Stored data entries:
==========

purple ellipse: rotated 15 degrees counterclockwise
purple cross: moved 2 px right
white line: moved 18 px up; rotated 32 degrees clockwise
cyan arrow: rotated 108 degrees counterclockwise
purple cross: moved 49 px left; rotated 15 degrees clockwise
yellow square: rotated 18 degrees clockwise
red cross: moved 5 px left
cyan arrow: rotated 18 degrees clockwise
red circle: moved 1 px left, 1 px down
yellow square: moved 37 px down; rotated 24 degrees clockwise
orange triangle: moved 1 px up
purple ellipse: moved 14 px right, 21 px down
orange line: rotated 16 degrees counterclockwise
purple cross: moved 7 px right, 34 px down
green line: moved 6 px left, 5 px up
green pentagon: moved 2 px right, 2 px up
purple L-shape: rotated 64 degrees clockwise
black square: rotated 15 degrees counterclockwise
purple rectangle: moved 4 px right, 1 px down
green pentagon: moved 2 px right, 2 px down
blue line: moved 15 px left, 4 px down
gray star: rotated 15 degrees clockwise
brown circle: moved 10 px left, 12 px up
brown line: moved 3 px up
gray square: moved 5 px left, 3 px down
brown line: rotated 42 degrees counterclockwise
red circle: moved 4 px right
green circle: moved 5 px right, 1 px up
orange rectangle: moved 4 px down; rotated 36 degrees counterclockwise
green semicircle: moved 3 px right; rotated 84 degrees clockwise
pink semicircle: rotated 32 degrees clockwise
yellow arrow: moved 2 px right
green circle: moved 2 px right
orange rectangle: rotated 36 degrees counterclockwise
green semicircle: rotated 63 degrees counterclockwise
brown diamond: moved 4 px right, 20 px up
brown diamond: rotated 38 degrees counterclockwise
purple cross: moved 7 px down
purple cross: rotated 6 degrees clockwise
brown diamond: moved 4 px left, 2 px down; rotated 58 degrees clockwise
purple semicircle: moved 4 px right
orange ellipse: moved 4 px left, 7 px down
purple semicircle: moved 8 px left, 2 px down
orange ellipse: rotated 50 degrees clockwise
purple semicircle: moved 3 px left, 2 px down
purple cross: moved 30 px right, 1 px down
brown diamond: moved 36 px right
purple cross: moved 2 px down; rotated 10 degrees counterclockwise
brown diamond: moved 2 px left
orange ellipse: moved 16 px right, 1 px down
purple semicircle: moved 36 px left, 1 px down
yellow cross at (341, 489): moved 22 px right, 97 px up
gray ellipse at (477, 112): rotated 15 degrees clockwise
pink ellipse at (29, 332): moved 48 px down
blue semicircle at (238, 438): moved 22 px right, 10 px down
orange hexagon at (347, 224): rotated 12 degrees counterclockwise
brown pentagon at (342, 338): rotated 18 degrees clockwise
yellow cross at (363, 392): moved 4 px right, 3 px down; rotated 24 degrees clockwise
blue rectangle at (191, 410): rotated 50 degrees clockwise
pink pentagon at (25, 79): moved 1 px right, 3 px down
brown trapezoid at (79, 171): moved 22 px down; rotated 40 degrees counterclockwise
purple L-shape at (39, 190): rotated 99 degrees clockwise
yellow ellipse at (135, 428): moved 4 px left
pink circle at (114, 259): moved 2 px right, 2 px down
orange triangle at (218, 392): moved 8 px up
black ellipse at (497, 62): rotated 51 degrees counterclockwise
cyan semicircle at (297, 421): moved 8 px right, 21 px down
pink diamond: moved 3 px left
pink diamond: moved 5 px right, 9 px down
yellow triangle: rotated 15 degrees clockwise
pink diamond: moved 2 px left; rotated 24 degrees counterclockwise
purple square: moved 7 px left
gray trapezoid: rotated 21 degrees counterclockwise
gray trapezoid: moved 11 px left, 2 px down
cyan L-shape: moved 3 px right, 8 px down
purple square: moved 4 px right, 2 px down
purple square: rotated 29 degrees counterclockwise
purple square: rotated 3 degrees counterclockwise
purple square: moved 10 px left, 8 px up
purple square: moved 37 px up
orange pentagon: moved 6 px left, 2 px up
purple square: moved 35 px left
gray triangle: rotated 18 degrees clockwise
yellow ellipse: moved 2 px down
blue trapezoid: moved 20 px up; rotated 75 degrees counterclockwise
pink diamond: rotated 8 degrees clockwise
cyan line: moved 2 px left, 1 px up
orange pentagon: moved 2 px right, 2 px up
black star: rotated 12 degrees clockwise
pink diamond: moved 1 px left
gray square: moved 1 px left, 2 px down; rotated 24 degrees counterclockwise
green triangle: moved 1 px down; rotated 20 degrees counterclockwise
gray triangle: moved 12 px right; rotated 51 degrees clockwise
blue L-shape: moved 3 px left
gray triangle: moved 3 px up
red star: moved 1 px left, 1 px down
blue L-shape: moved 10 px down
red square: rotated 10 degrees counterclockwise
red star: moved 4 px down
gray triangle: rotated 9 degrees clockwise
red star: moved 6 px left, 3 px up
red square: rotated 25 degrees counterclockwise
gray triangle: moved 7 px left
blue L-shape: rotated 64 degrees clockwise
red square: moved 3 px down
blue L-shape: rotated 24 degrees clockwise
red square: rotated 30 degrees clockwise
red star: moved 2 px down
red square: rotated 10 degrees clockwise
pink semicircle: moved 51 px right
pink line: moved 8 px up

==========

▶ **AIM**: Will you copy out every item above, line for line, without changing a word?

▶ **WRITTEN RESPONSE**:
purple ellipse: rotated 15 degrees counterclockwise
purple cross: moved 2 px right
white line: moved 18 px up; rotated 32 degrees clockwise
cyan arrow: rotated 108 degrees counterclockwise
purple cross: moved 49 px left; rotated 15 degrees clockwise
yellow square: rotated 18 degrees clockwise
red cross: moved 5 px left
cyan arrow: rotated 18 degrees clockwise
red circle: moved 1 px left, 1 px down
yellow square: moved 37 px down; rotated 24 degrees clockwise
orange triangle: moved 1 px up
purple ellipse: moved 14 px right, 21 px down
orange line: rotated 16 degrees counterclockwise
purple cross: moved 7 px right, 34 px down
green line: moved 6 px left, 5 px up
green pentagon: moved 2 px right, 2 px up
purple L-shape: rotated 64 degrees clockwise
black square: rotated 15 degrees counterclockwise
purple rectangle: moved 4 px right, 1 px down
green pentagon: moved 2 px right, 2 px down
blue line: moved 15 px left, 4 px down
gray star: rotated 15 degrees clockwise
brown circle: moved 10 px left, 12 px up
brown line: moved 3 px up
gray square: moved 5 px left, 3 px down
brown line: rotated 42 degrees counterclockwise
red circle: moved 4 px right
green circle: moved 5 px right, 1 px up
orange rectangle: moved 4 px down; rotated 36 degrees counterclockwise
green semicircle: moved 3 px right; rotated 84 degrees clockwise
pink semicircle: rotated 32 degrees clockwise
yellow arrow: moved 2 px right
green circle: moved 2 px right
orange rectangle: rotated 36 degrees counterclockwise
green semicircle: rotated 63 degrees counterclockwise
brown diamond: moved 4 px right, 20 px up
brown diamond: rotated 38 degrees counterclockwise
purple cross: moved 7 px down
purple cross: rotated 6 degrees clockwise
brown diamond: moved 4 px left, 2 px down; rotated 58 degrees clockwise
purple semicircle: moved 4 px right
orange ellipse: moved 4 px left, 7 px down
purple semicircle: moved 8 px left, 2 px down
orange ellipse: rotated 50 degrees clockwise
purple semicircle: moved 3 px left, 2 px down
purple cross: moved 30 px right, 1 px down
brown diamond: moved 36 px right
purple cross: moved 2 px down; rotated 10 degrees counterclockwise
brown diamond: moved 2 px left
orange ellipse: moved 16 px right, 1 px down
purple semicircle: moved 36 px left, 1 px down
yellow cross at (341, 489): moved 22 px right, 97 px up
gray ellipse at (477, 112): rotated 15 degrees clockwise
pink ellipse at (29, 332): moved 48 px down
blue semicircle at (238, 438): moved 22 px right, 10 px down
orange hexagon at (347, 224): rotated 12 degrees counterclockwise
brown pentagon at (342, 338): rotated 18 degrees clockwise
yellow cross at (363, 392): moved 4 px right, 3 px down; rotated 24 degrees clockwise
blue rectangle at (191, 410): rotated 50 degrees clockwise
pink pentagon at (25, 79): moved 1 px right, 3 px down
brown trapezoid at (79, 171): moved 22 px down; rotated 40 degrees counterclockwise
purple L-shape at (39, 190): rotated 99 degrees clockwise
yellow ellipse at (135, 428): moved 4 px left
pink circle at (114, 259): moved 2 px right, 2 px down
orange triangle at (218, 392): moved 8 px up
black ellipse at (497, 62): rotated 51 degrees counterclockwise
cyan semicircle at (297, 421): moved 8 px right, 21 px down
pink diamond: moved 3 px left
pink diamond: moved 5 px right, 9 px down
yellow triangle: rotated 15 degrees clockwise
pink diamond: moved 2 px left; rotated 24 degrees counterclockwise
purple square: moved 7 px left
gray trapezoid: rotated 21 degrees counterclockwise
gray trapezoid: moved 11 px left, 2 px down
cyan L-shape: moved 3 px right, 8 px down
purple square: moved 4 px right, 2 px down
purple square: rotated 29 degrees counterclockwise
purple square: rotated 3 degrees counterclockwise
purple square: moved 10 px left, 8 px up
purple square: moved 37 px up
orange pentagon: moved 6 px left, 2 px up
purple square: moved 35 px left
gray triangle: rotated 18 degrees clockwise
yellow ellipse: moved 2 px down
blue trapezoid: moved 20 px up; rotated 75 degrees counterclockwise
pink diamond: rotated 8 degrees clockwise
cyan line: moved 2 px left, 1 px up
orange pentagon: moved 2 px right, 2 px up
black star: rotated 12 degrees clockwise
pink diamond: moved 1 px left
gray square: moved 1 px left, 2 px down; rotated 24 degrees counterclockwise
green triangle: moved 1 px down; rotated 20 degrees counterclockwise
gray triangle: moved 12 px right; rotated 51 degrees clockwise
blue L-shape: moved 3 px left
gray triangle: moved 3 px up
red star: moved 1 px left, 1 px down
blue L-shape: moved 10 px down
red square: rotated 10 degrees counterclockwise
red star: moved 4 px down
gray triangle: rotated 9 degrees clockwise
red star: moved 6 px left, 3 px up
red square: rotated 25 degrees counterclockwise
gray triangle: moved 7 px left
blue L-shape: rotated 64 degrees clockwise
red square: moved 3 px down
blue L-shape: rotated 24 degrees clockwise
red square: rotated 30 degrees clockwise
red star: moved 2 px down
red square: rotated 10 degrees clockwise
pink semicircle: moved 51 px right
pink line: moved 8 px up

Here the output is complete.